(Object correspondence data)

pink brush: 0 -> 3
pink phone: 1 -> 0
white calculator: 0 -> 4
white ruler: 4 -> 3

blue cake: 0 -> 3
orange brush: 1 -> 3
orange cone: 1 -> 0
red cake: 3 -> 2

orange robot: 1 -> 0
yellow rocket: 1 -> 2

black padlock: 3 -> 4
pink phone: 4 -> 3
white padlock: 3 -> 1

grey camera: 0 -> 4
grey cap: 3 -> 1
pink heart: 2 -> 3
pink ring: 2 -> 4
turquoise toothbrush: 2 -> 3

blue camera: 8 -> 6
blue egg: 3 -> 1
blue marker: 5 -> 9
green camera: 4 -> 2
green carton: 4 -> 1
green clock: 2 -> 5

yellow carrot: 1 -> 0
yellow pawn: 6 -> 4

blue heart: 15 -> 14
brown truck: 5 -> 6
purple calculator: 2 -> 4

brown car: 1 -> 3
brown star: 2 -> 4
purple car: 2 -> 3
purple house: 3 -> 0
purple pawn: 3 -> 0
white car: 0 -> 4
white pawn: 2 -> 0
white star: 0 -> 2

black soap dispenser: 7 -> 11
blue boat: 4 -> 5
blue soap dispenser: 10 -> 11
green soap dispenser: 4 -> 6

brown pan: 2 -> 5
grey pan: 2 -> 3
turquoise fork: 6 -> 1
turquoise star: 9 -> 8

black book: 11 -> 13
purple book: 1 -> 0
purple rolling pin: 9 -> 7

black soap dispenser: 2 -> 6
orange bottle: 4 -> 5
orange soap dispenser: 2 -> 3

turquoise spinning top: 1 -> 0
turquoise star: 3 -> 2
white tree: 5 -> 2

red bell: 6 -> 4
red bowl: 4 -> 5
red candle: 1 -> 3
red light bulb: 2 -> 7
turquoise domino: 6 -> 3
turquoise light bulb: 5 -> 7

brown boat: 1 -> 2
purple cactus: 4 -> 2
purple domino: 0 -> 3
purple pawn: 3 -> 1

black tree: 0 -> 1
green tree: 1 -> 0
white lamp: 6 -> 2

▶ TASK GOAL: With the entries above as the source, set down exactly the lines from the one holding "white padlock: 3 -> 1" through the last line, both ends included.

▶ RESPONSE BOX:
white padlock: 3 -> 1

grey camera: 0 -> 4
grey cap: 3 -> 1
pink heart: 2 -> 3
pink ring: 2 -> 4
turquoise toothbrush: 2 -> 3

blue camera: 8 -> 6
blue egg: 3 -> 1
blue marker: 5 -> 9
green camera: 4 -> 2
green carton: 4 -> 1
green clock: 2 -> 5

yellow carrot: 1 -> 0
yellow pawn: 6 -> 4

blue heart: 15 -> 14
brown truck: 5 -> 6
purple calculator: 2 -> 4

brown car: 1 -> 3
brown star: 2 -> 4
purple car: 2 -> 3
purple house: 3 -> 0
purple pawn: 3 -> 0
white car: 0 -> 4
white pawn: 2 -> 0
white star: 0 -> 2

black soap dispenser: 7 -> 11
blue boat: 4 -> 5
blue soap dispenser: 10 -> 11
green soap dispenser: 4 -> 6

brown pan: 2 -> 5
grey pan: 2 -> 3
turquoise fork: 6 -> 1
turquoise star: 9 -> 8

black book: 11 -> 13
purple book: 1 -> 0
purple rolling pin: 9 -> 7

black soap dispenser: 2 -> 6
orange bottle: 4 -> 5
orange soap dispenser: 2 -> 3

turquoise spinning top: 1 -> 0
turquoise star: 3 -> 2
white tree: 5 -> 2

red bell: 6 -> 4
red bowl: 4 -> 5
red candle: 1 -> 3
red light bulb: 2 -> 7
turquoise domino: 6 -> 3
turquoise light bulb: 5 -> 7

brown boat: 1 -> 2
purple cactus: 4 -> 2
purple domino: 0 -> 3
purple pawn: 3 -> 1

black tree: 0 -> 1
green tree: 1 -> 0
white lamp: 6 -> 2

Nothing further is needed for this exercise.